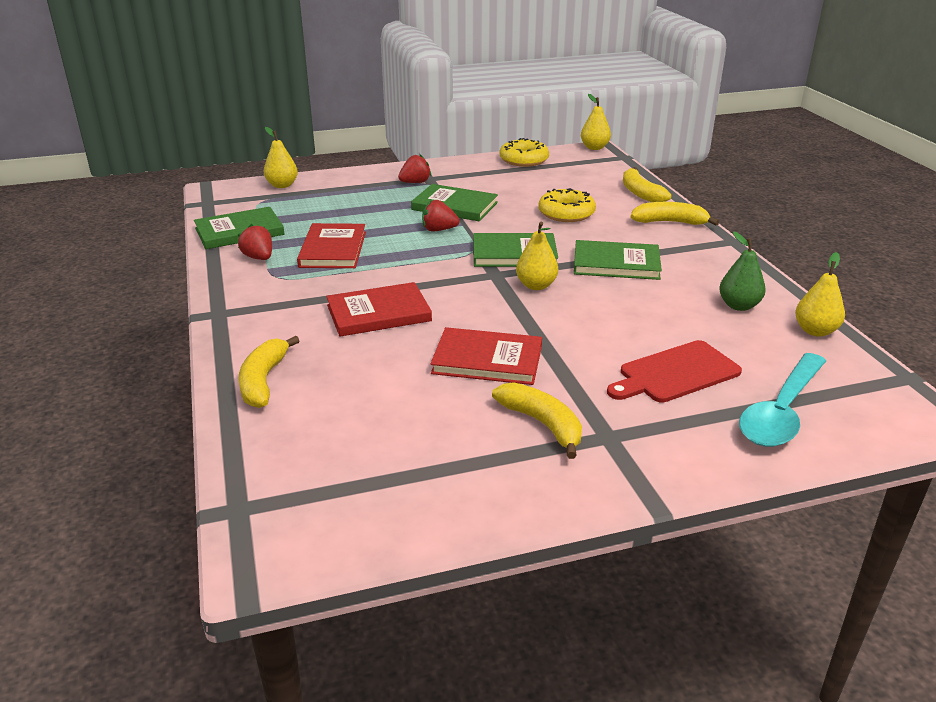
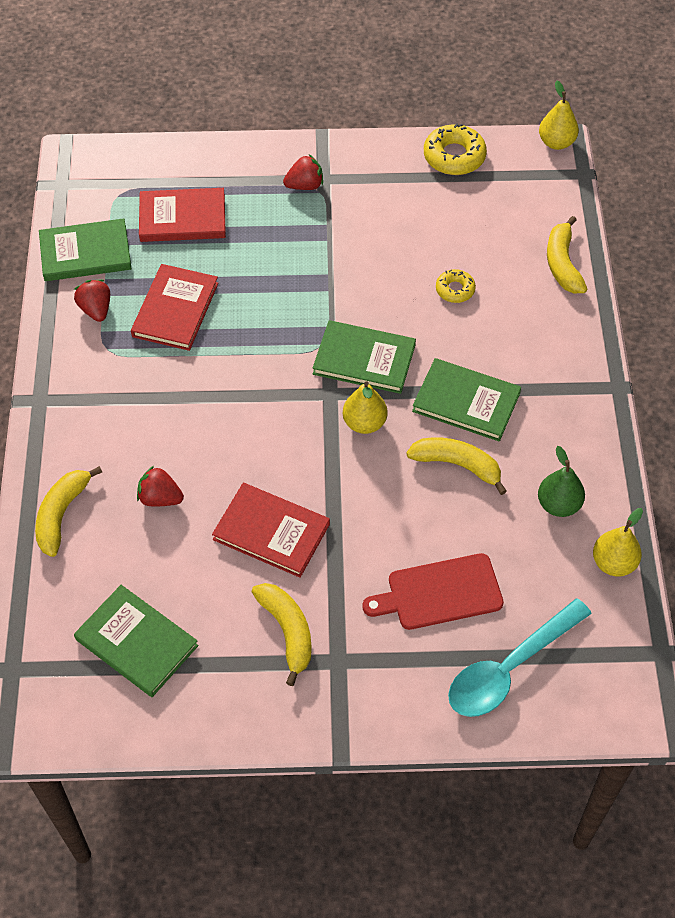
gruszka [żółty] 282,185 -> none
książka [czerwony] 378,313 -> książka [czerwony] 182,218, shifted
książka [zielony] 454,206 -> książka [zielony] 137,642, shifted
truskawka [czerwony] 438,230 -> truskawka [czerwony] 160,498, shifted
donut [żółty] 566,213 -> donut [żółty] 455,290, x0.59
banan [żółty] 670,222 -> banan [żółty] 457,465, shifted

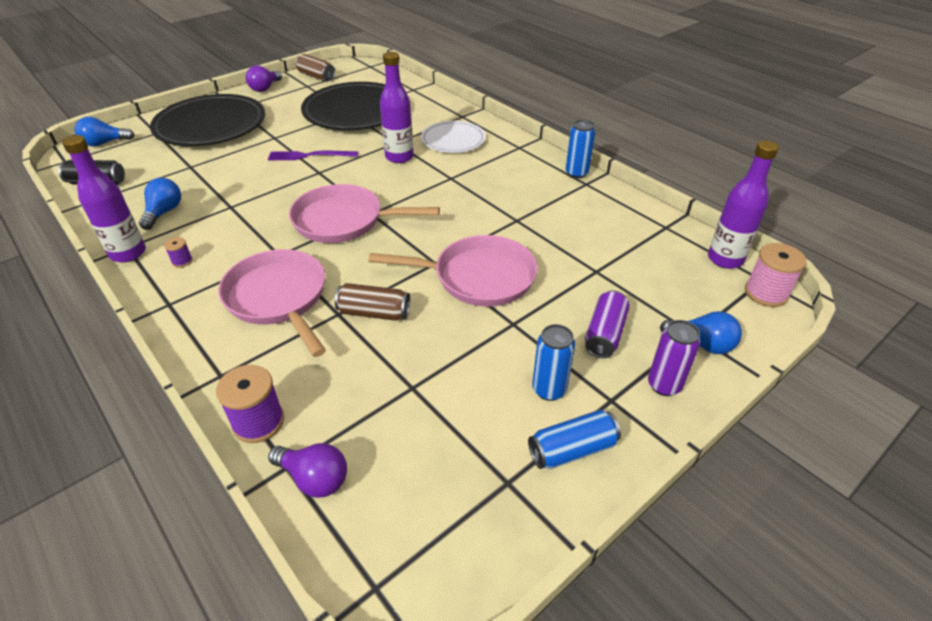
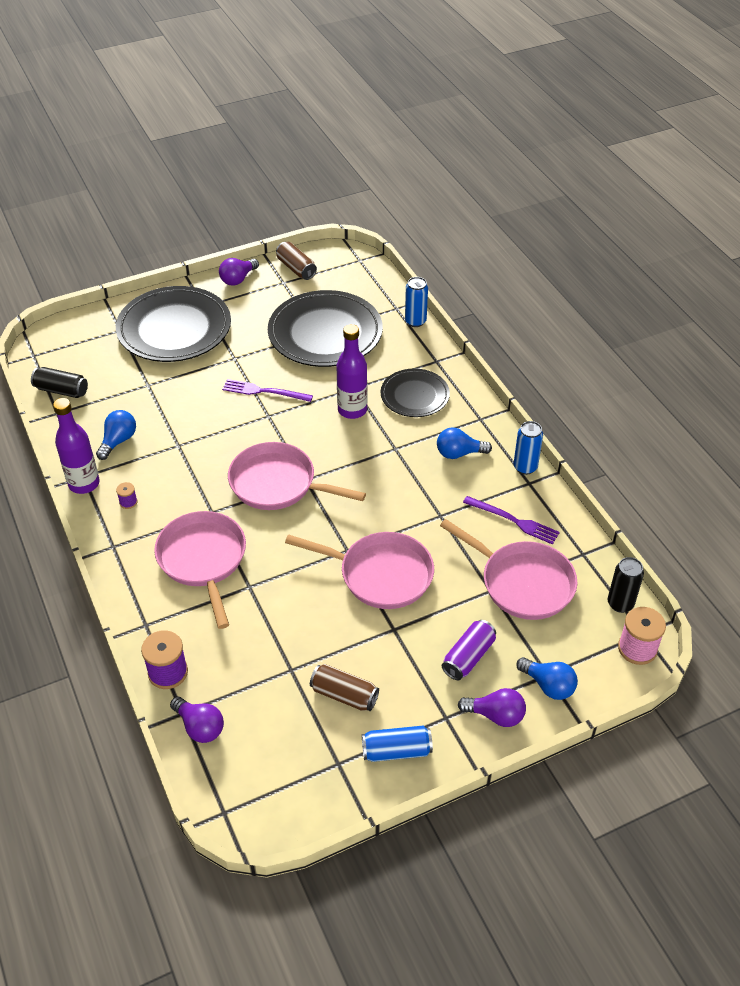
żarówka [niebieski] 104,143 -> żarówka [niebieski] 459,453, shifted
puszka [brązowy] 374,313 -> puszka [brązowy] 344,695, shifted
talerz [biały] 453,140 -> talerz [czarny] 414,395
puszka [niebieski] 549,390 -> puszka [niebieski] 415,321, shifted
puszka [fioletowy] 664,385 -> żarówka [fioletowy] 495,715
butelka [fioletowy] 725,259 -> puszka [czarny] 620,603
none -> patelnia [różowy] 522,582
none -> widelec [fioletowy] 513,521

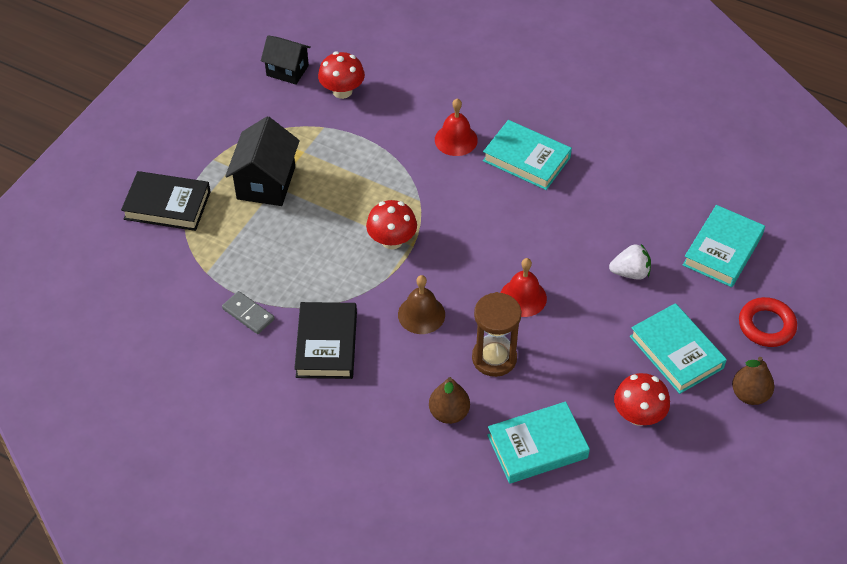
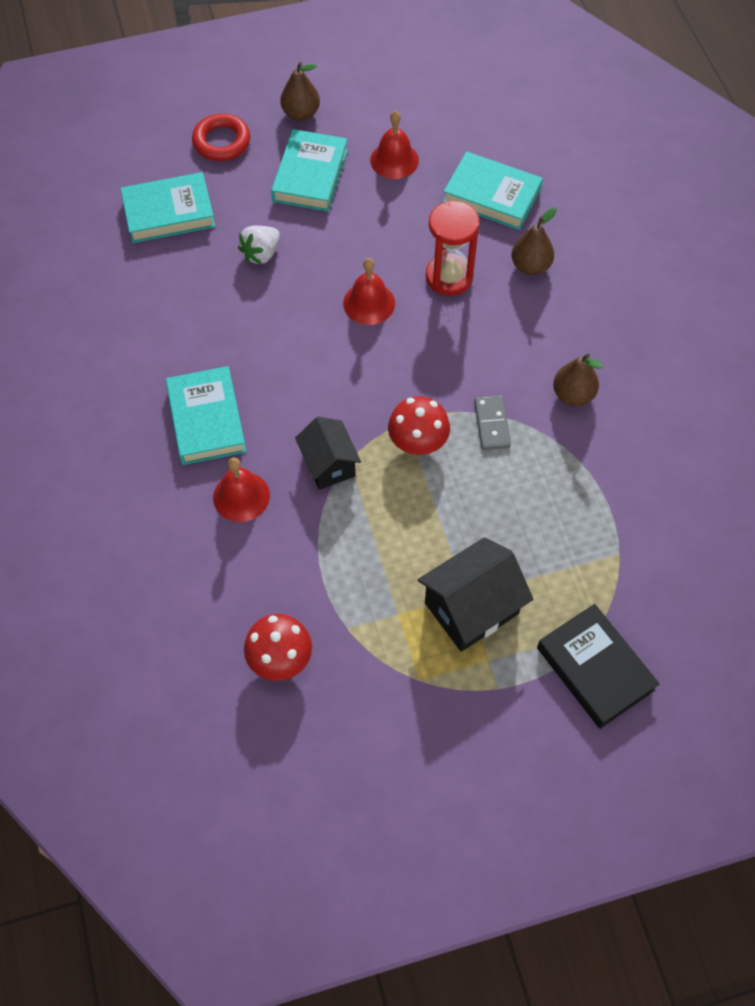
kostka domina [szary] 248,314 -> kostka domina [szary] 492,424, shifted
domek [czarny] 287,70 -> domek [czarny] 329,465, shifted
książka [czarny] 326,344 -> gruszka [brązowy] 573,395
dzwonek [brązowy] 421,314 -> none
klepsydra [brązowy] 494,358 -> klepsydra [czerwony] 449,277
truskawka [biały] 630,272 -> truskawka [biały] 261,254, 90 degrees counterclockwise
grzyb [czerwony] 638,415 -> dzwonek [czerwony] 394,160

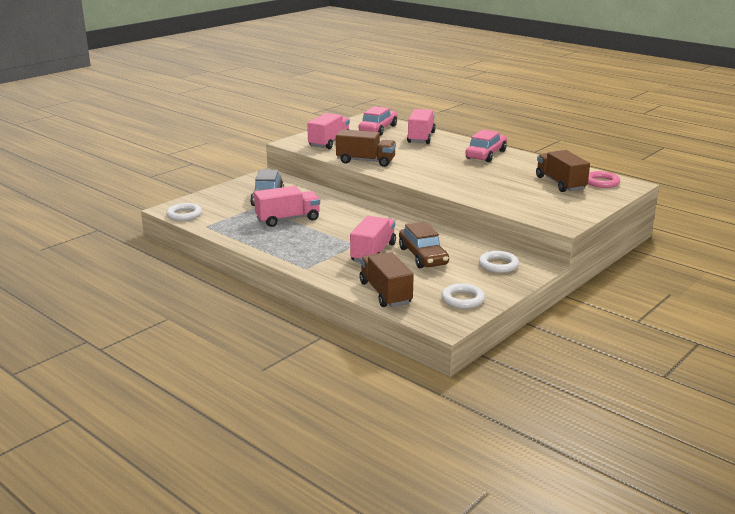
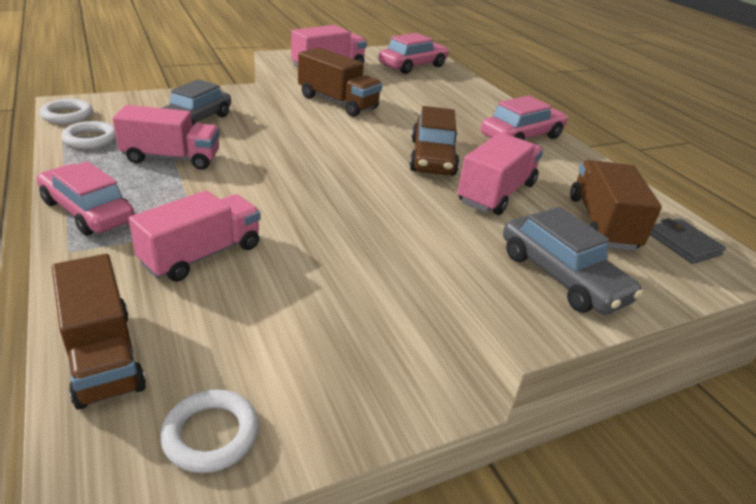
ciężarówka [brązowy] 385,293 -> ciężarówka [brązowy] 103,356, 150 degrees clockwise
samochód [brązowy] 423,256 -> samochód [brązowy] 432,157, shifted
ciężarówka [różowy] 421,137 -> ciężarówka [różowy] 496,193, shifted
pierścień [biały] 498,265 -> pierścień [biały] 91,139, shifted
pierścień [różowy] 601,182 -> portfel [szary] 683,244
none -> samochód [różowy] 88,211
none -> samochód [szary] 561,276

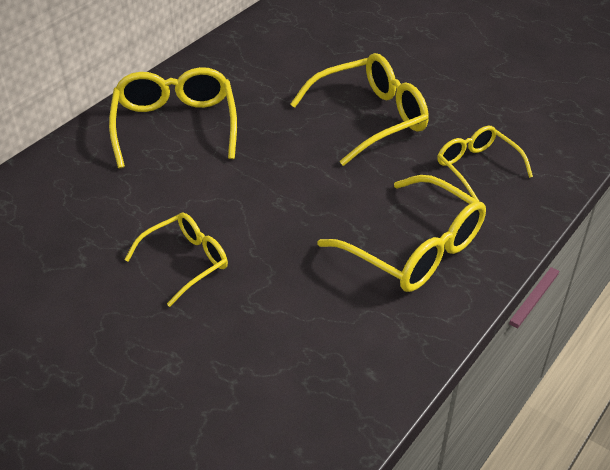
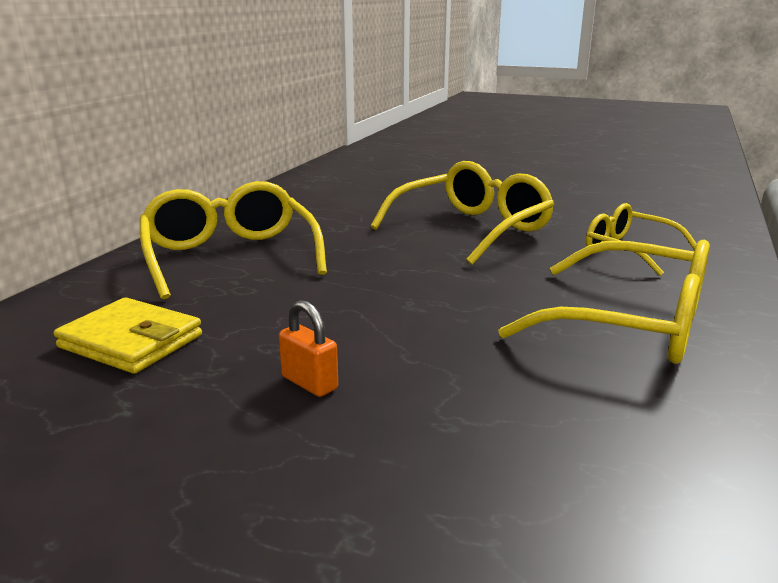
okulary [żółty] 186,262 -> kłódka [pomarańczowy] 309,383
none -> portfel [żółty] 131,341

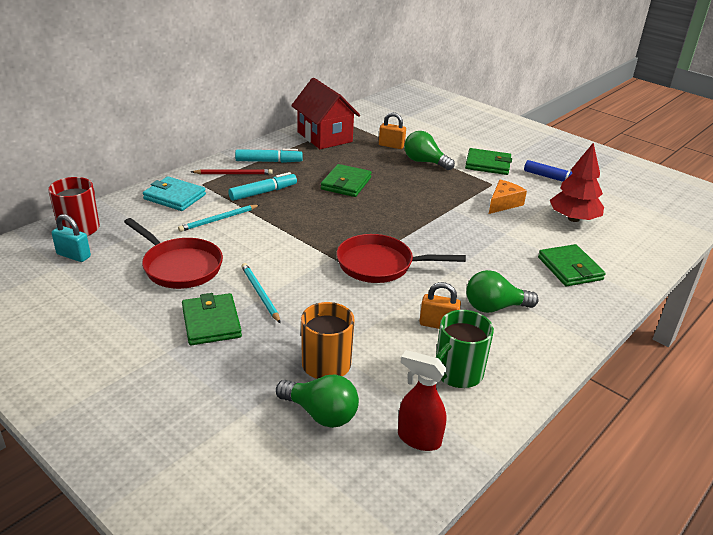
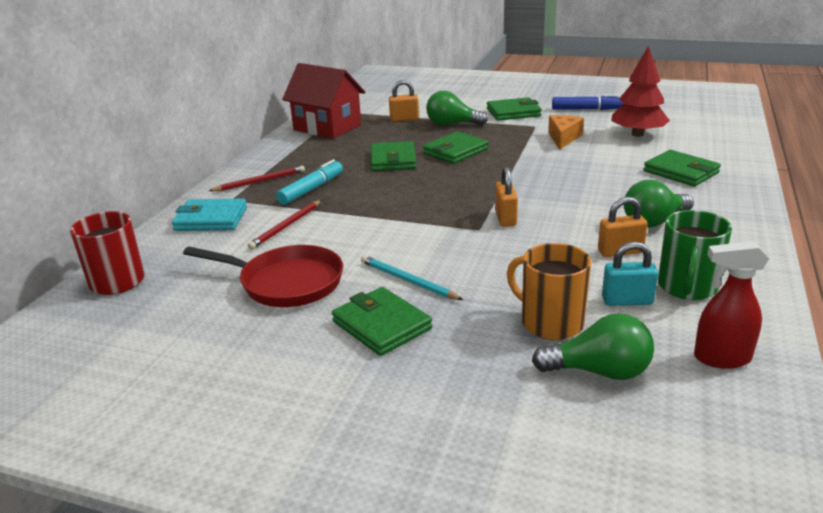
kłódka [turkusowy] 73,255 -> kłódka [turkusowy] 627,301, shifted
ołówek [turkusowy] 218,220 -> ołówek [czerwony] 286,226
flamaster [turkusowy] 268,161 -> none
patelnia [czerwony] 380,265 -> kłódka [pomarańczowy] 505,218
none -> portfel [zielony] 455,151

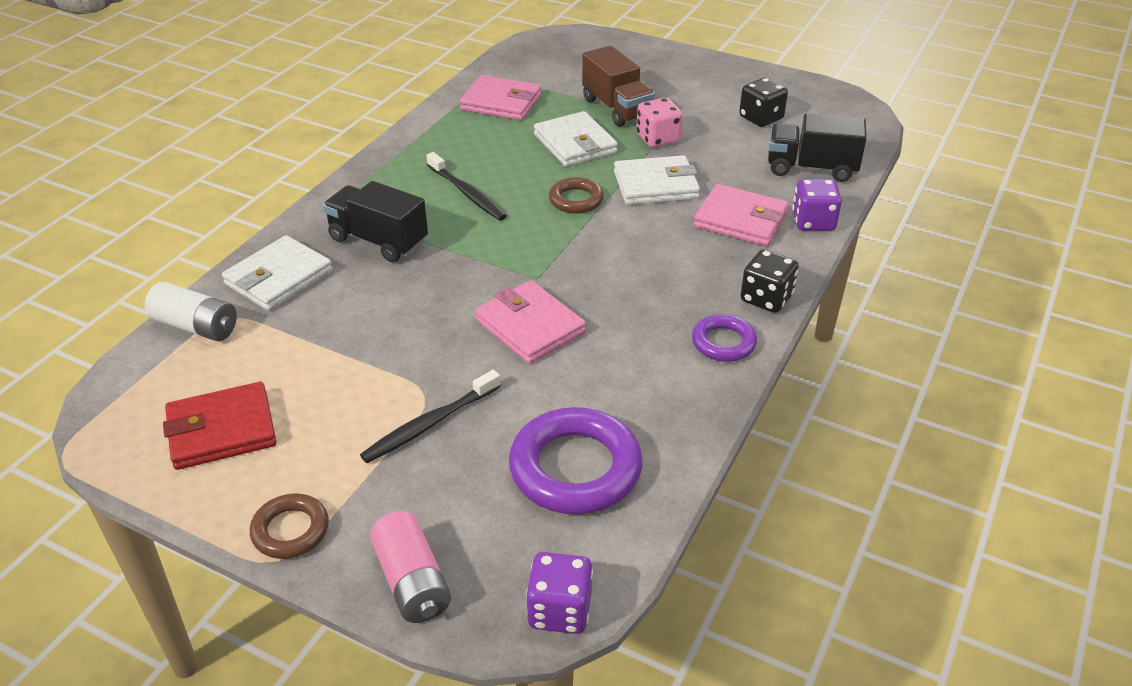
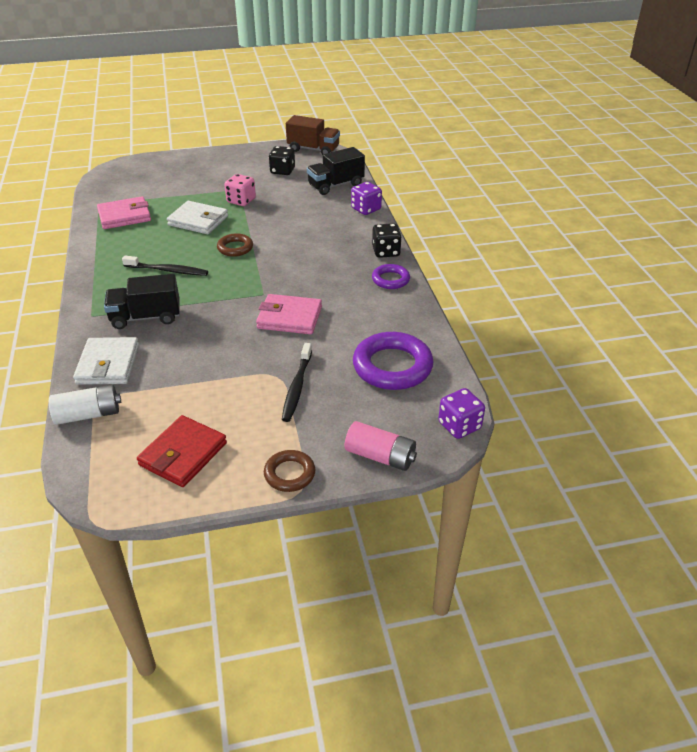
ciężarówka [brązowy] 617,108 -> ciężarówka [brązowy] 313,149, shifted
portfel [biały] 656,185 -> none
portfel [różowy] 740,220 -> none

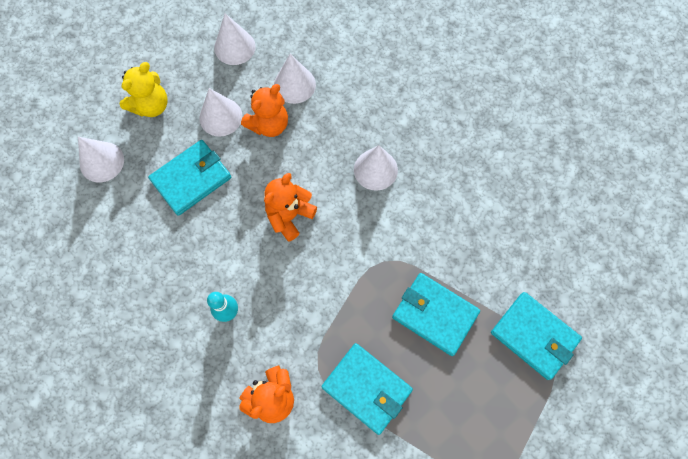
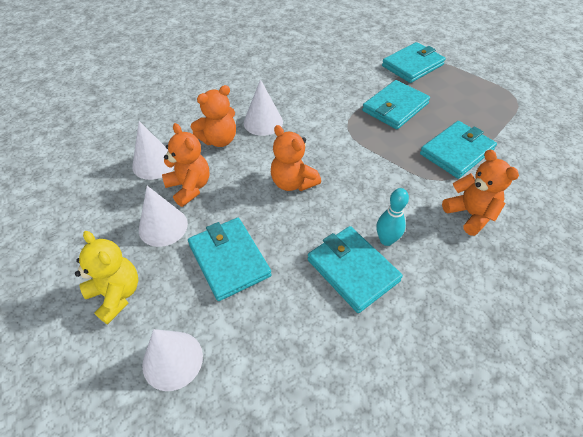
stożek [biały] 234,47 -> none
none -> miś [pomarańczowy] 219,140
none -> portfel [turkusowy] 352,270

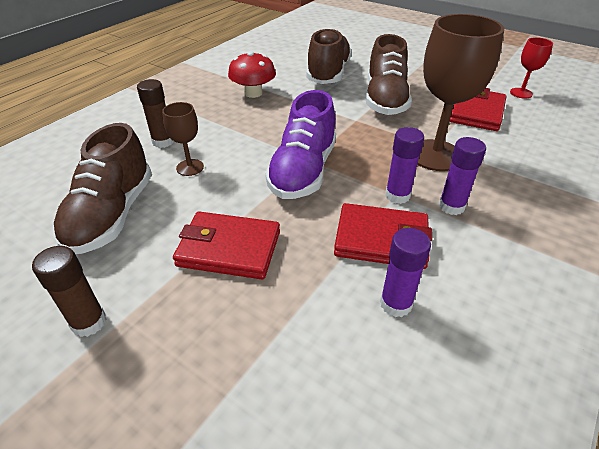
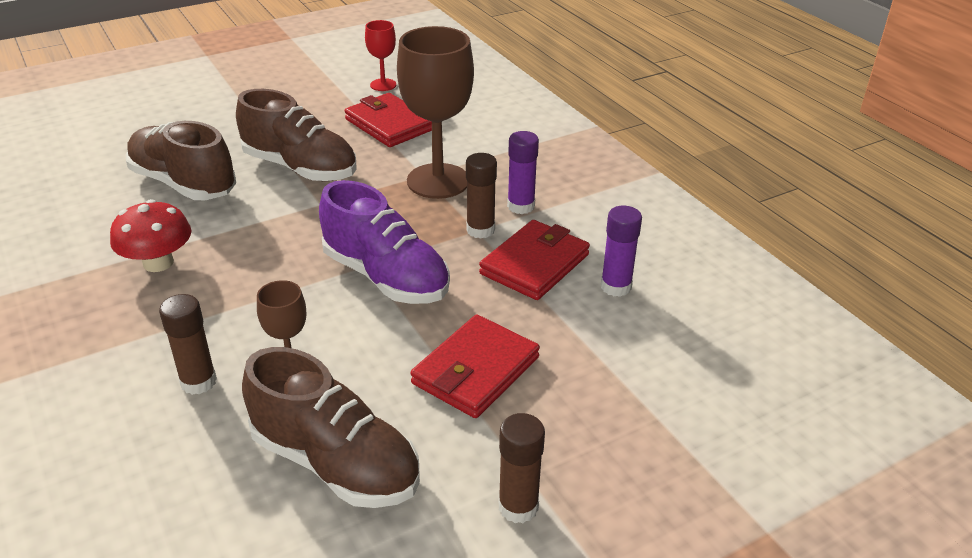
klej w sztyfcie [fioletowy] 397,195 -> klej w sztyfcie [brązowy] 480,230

WHAT IS NEEDED: With the pictures left out, restate word for word every line of the data above, from the first down to the line that contains "donut [żółty] 566,213".

FINAL ANSWER:
gruszka [żółty] 282,185 -> none
książka [czerwony] 378,313 -> książka [czerwony] 182,218, shifted
książka [zielony] 454,206 -> książka [zielony] 137,642, shifted
truskawka [czerwony] 438,230 -> truskawka [czerwony] 160,498, shifted
donut [żółty] 566,213 -> donut [żółty] 455,290, x0.59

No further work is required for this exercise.